[Opening Extracted information section]

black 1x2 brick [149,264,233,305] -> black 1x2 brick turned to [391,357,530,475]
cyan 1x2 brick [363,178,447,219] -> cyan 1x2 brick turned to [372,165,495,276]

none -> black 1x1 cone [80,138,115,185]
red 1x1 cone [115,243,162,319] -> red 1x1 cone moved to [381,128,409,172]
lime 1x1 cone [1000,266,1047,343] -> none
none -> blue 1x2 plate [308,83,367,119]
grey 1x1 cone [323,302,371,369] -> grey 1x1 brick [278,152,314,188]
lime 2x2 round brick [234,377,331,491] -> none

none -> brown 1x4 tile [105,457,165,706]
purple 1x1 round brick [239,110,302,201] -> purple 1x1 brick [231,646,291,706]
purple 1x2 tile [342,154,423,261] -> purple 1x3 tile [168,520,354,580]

[Closing Extracted information section]
[Opening Extracted information section]

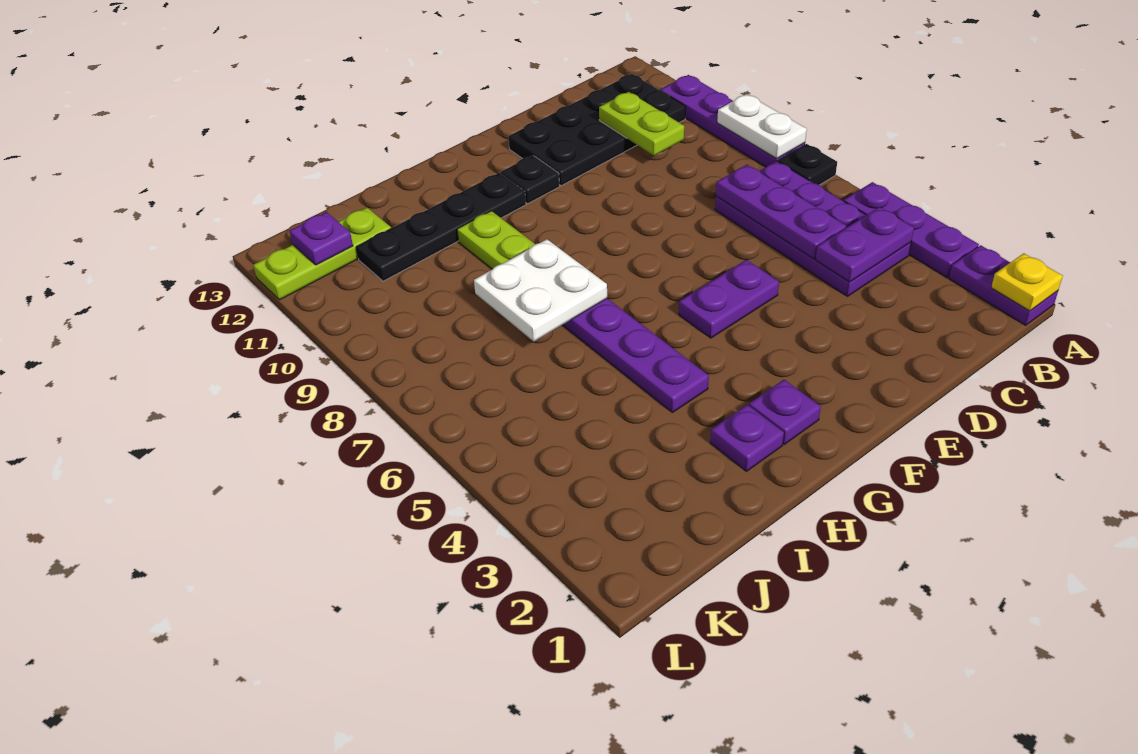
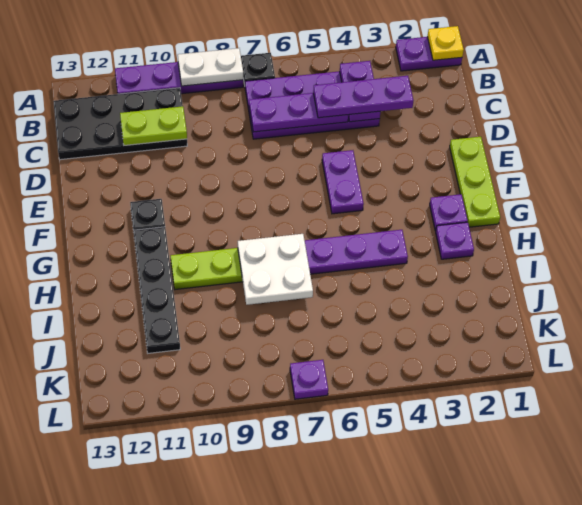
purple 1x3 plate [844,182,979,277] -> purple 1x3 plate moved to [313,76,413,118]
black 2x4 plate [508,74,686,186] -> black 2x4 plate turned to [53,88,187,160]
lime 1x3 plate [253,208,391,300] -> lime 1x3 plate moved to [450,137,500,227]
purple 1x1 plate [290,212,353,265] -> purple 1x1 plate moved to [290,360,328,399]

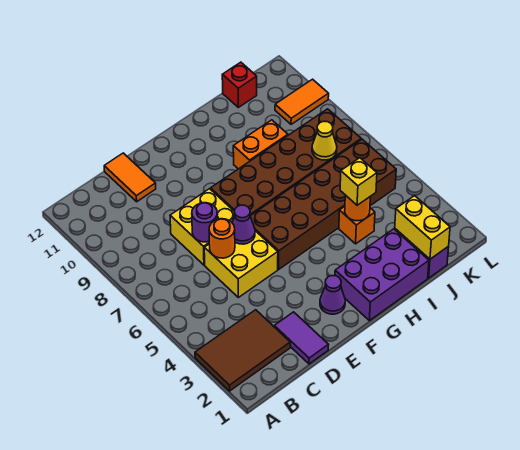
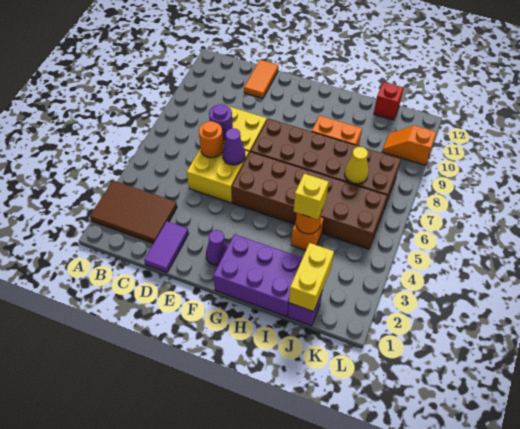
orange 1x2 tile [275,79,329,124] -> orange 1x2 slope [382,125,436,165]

[Closing Extracted information section]
[Opening Extracted information section]

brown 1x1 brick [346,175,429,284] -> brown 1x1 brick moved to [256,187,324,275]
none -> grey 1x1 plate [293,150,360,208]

[Closing Extracted information section]

Both the line containing "black 1x2 brick [149,264,233,305]" and the line containing "purple 1x2 tile" belong in the answer. Print them and every line above that falls between them exactly, and no others.

Written solution
black 1x2 brick [149,264,233,305] -> black 1x2 brick turned to [391,357,530,475]
cyan 1x2 brick [363,178,447,219] -> cyan 1x2 brick turned to [372,165,495,276]

none -> black 1x1 cone [80,138,115,185]
red 1x1 cone [115,243,162,319] -> red 1x1 cone moved to [381,128,409,172]
lime 1x1 cone [1000,266,1047,343] -> none
none -> blue 1x2 plate [308,83,367,119]
grey 1x1 cone [323,302,371,369] -> grey 1x1 brick [278,152,314,188]
lime 2x2 round brick [234,377,331,491] -> none

none -> brown 1x4 tile [105,457,165,706]
purple 1x1 round brick [239,110,302,201] -> purple 1x1 brick [231,646,291,706]
purple 1x2 tile [342,154,423,261] -> purple 1x3 tile [168,520,354,580]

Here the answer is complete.